### Entries supplied:
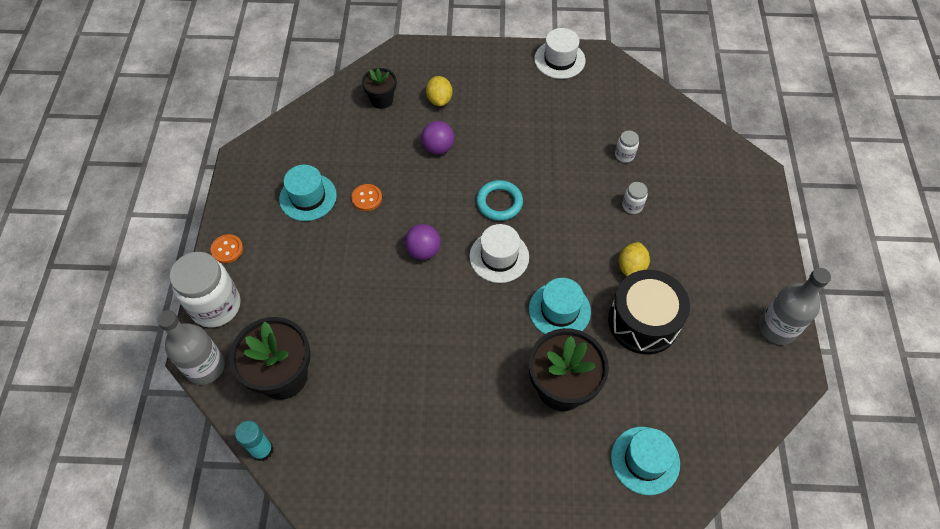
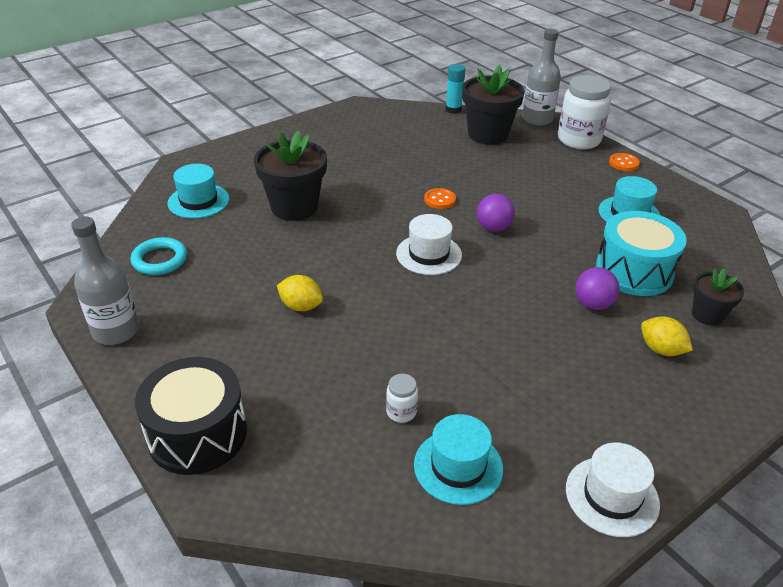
camera: 140 degrees right, 20 degrees down
(367, 198) = (587, 236): orange button -> orange button (439, 200)
(378, 152) = (634, 271): none -> turquoise drum
(499, 202) = (477, 292): turquoise ring -> turquoise ring (160, 260)
(559, 310) = (339, 246): turquoise hat -> turquoise hat (458, 466)
(631, 267) = (301, 306): yellow lemon -> yellow lemon turned 45 degrees counterclockwise
(632, 206) = (345, 361): white jar -> none
(643, 321) = (258, 273): black drum -> black drum (197, 434)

### Task instructions:
Show every line above in which the word "turquoise" appears.

### Answer to the exercise:
(378, 152) = (634, 271): none -> turquoise drum
(499, 202) = (477, 292): turquoise ring -> turquoise ring (160, 260)
(559, 310) = (339, 246): turquoise hat -> turquoise hat (458, 466)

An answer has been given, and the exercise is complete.